Pixel coordinate object listings:
======
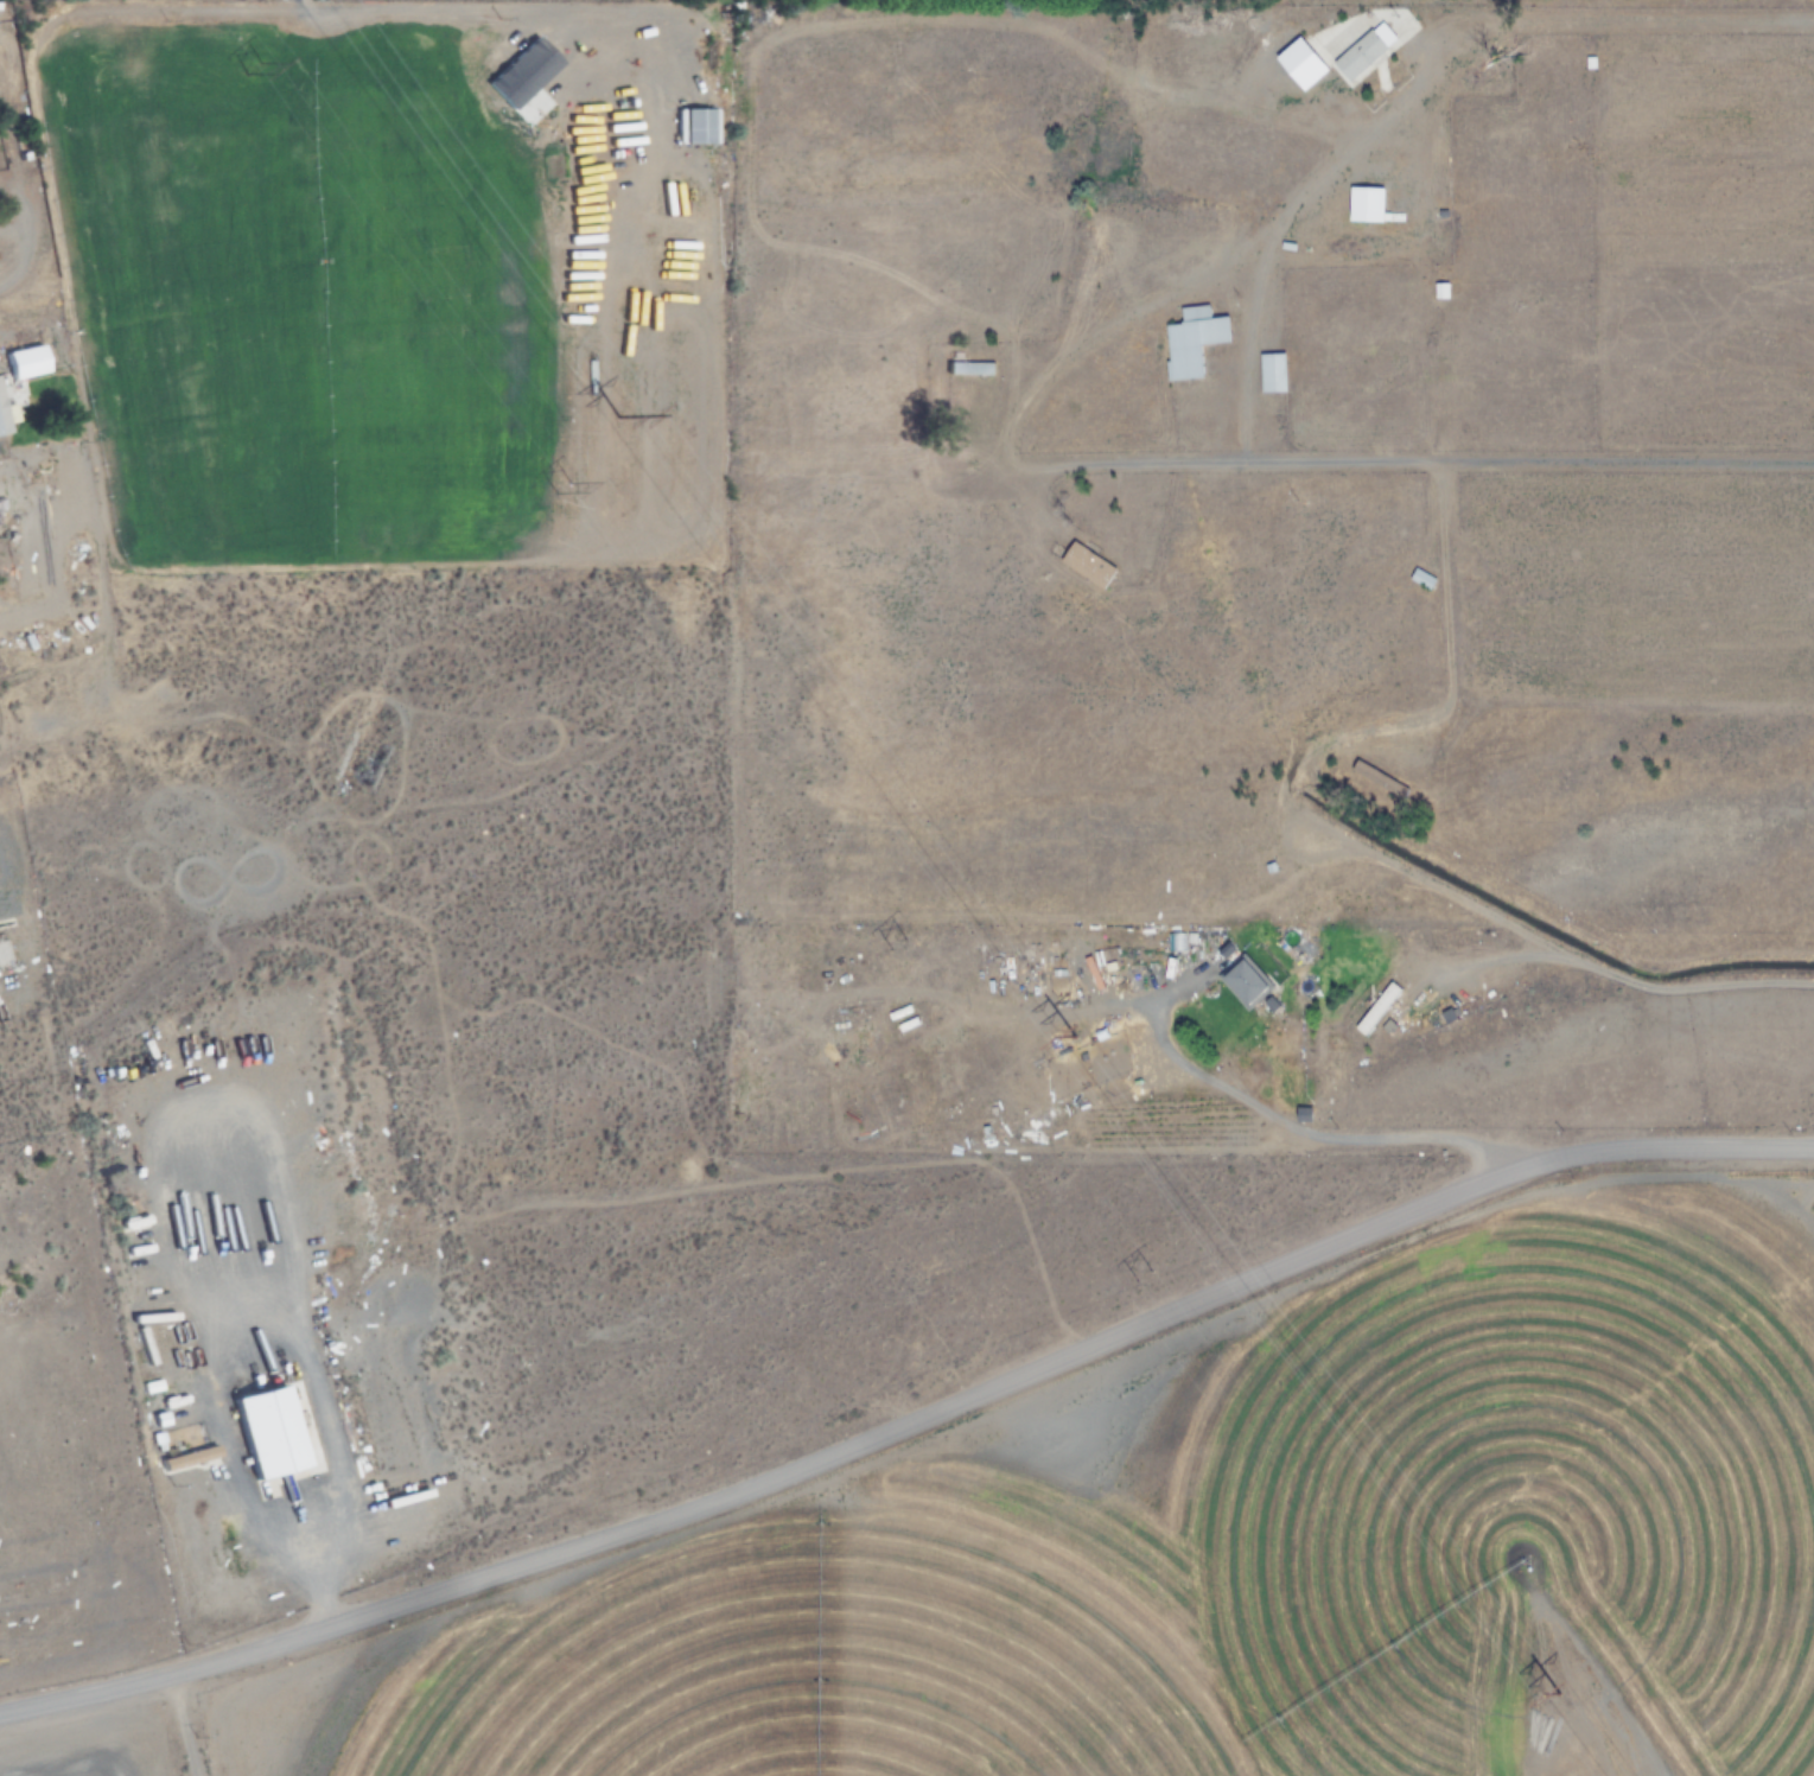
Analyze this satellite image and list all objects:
building: (1353, 48)
power tower: (258, 67)
building: (1365, 204)
crop: (399, 296)
building: (1189, 338)
building: (24, 362)
building: (968, 369)
building: (1276, 371)
building: (1376, 406)
building: (1, 413)
power tower: (614, 417)
road: (1504, 457)
power tower: (567, 485)
building: (1087, 566)
building: (1421, 579)
road: (1451, 602)
building: (1379, 781)
road: (1515, 942)
power tower: (896, 943)
building: (1376, 1009)
power tower: (1059, 1035)
road: (1223, 1065)
road: (1380, 1140)
power tower: (1157, 1270)
road: (911, 1425)
power tower: (1554, 1695)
======
TASK DETAILS
Repeat every line of the data above exactly, but drop the pictures.

COMPLETED EXERCISE
Analyze this satellite image and list all objects:
building: (1353, 48)
power tower: (258, 67)
building: (1365, 204)
crop: (399, 296)
building: (1189, 338)
building: (24, 362)
building: (968, 369)
building: (1276, 371)
building: (1376, 406)
building: (1, 413)
power tower: (614, 417)
road: (1504, 457)
power tower: (567, 485)
building: (1087, 566)
building: (1421, 579)
road: (1451, 602)
building: (1379, 781)
road: (1515, 942)
power tower: (896, 943)
building: (1376, 1009)
power tower: (1059, 1035)
road: (1223, 1065)
road: (1380, 1140)
power tower: (1157, 1270)
road: (911, 1425)
power tower: (1554, 1695)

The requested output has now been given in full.